- GIVEN INSTRUCTION:
Please reproduce every one of the records below word for word, leaving out the pictures.

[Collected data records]
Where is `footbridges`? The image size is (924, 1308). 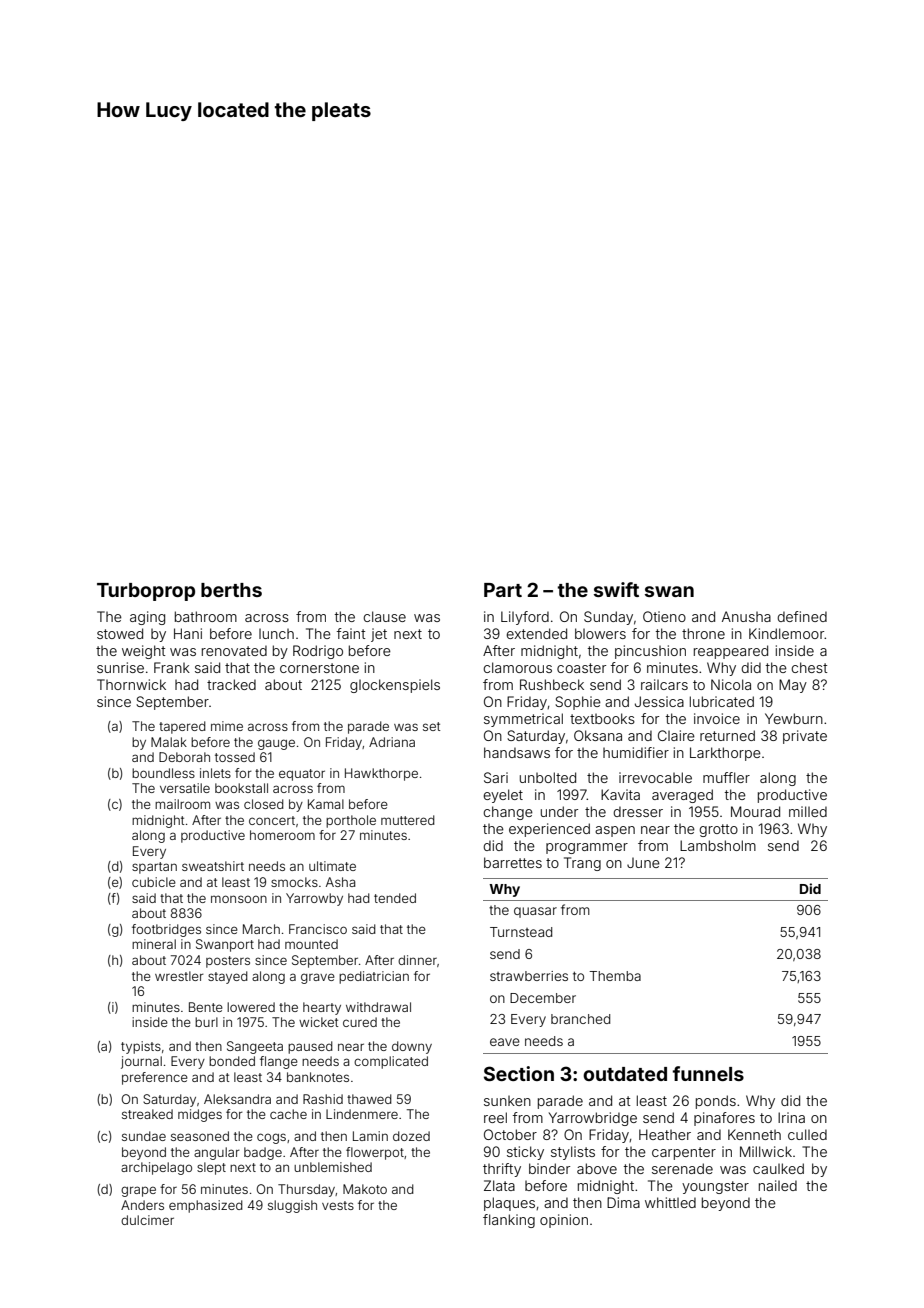
footbridges is located at coordinates (166, 930).
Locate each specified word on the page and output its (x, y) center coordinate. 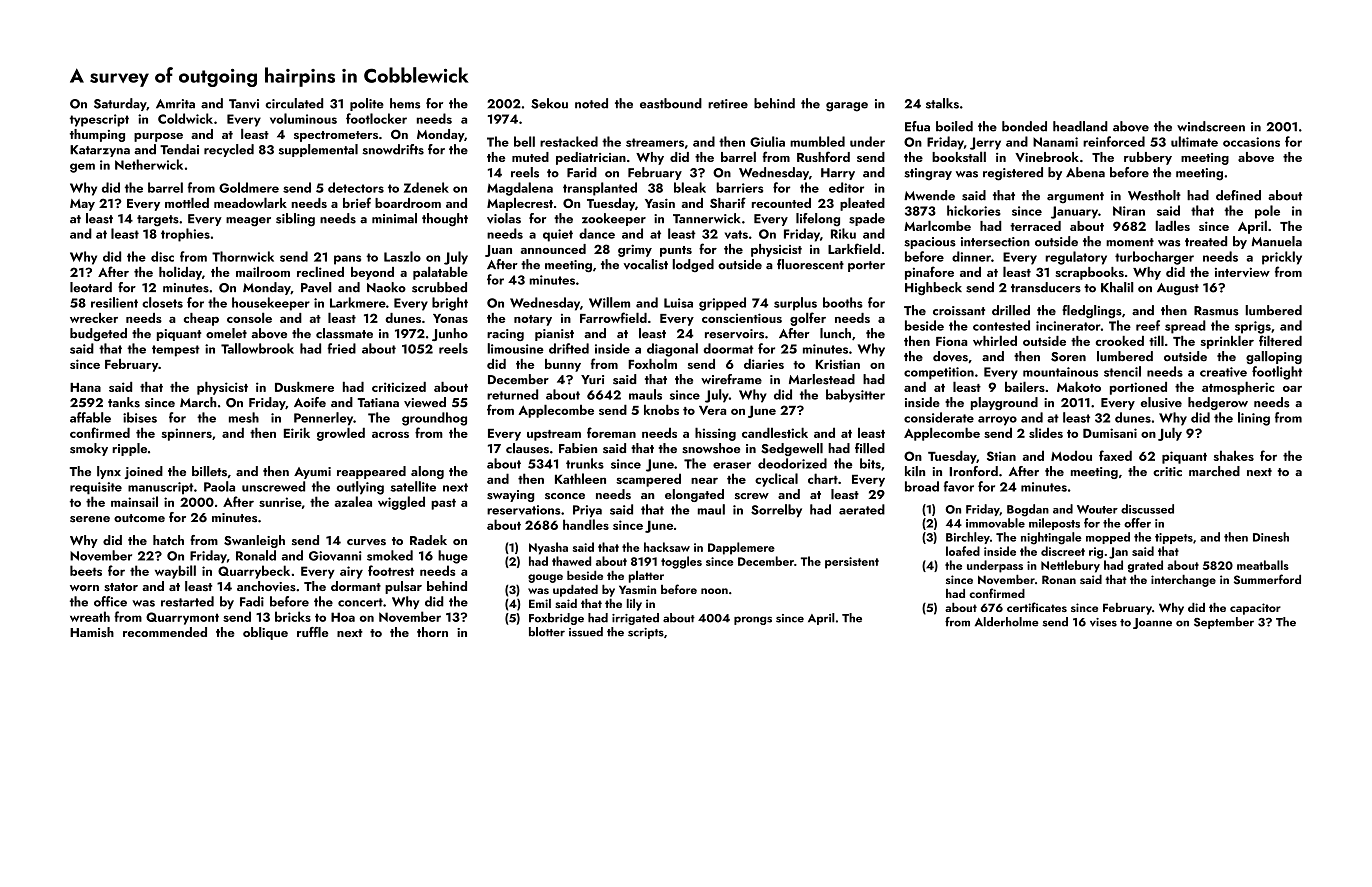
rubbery (1148, 158)
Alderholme (1007, 622)
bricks (293, 616)
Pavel (316, 287)
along (427, 472)
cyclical (776, 480)
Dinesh (1271, 537)
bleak (690, 187)
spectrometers (336, 136)
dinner (971, 256)
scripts (646, 633)
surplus (795, 304)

- TASK SOLUTION:
Where is `footbridges`? The image size is (924, 1308). 
footbridges is located at coordinates (166, 930).
Locate each specified word on the page and output its (x, y) center coordinate. 
rubbery (1148, 158)
Alderholme (1007, 622)
bricks (293, 616)
Pavel (316, 287)
along (427, 472)
cyclical (776, 480)
Dinesh (1271, 537)
bleak (690, 187)
spectrometers (336, 136)
dinner (971, 256)
scripts (646, 633)
surplus (795, 304)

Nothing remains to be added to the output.